Segment Start: DATA UNDER STUDY

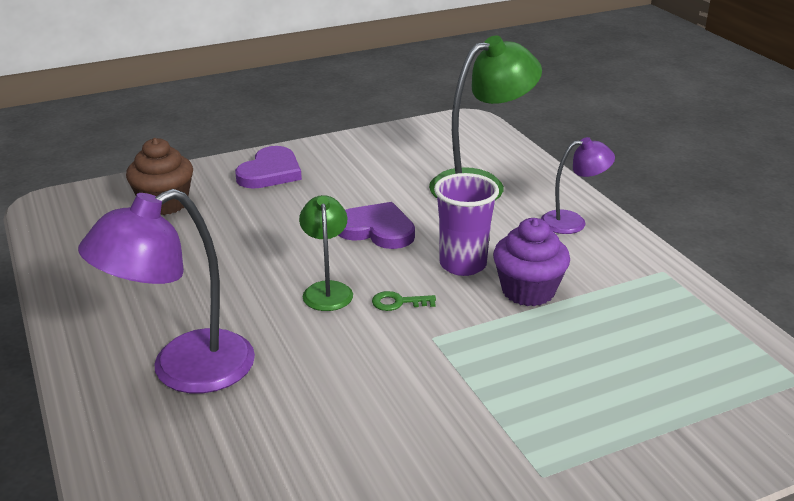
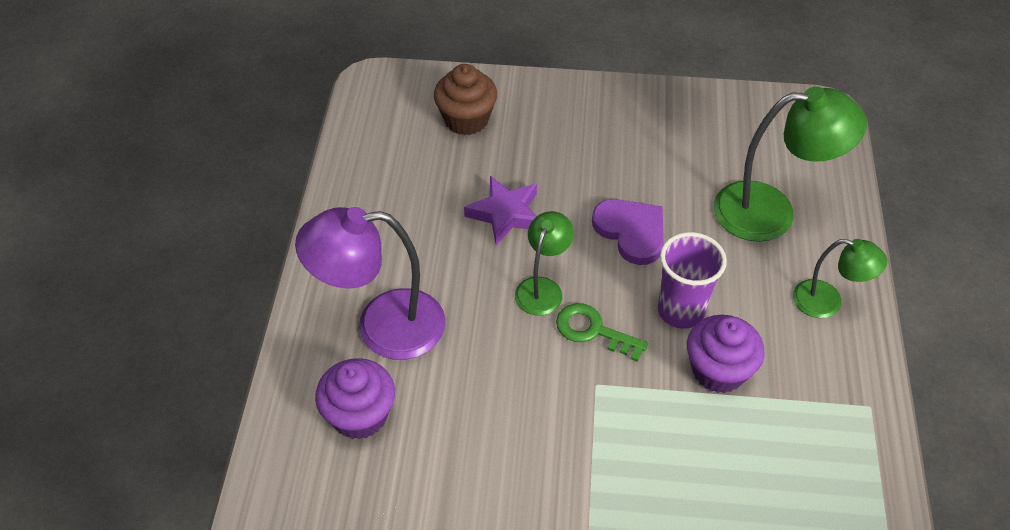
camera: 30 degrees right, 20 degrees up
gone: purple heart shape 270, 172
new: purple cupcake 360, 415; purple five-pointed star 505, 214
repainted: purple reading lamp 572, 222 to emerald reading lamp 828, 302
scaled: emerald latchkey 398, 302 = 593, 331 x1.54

Segment End: DATA UNDER STUDY

:: GOAL OF THE EXERCISE ::
Working down the entries above, count each line in which "emerald" occurs, and state only the resulting number.

:: TASK RESULT ::
2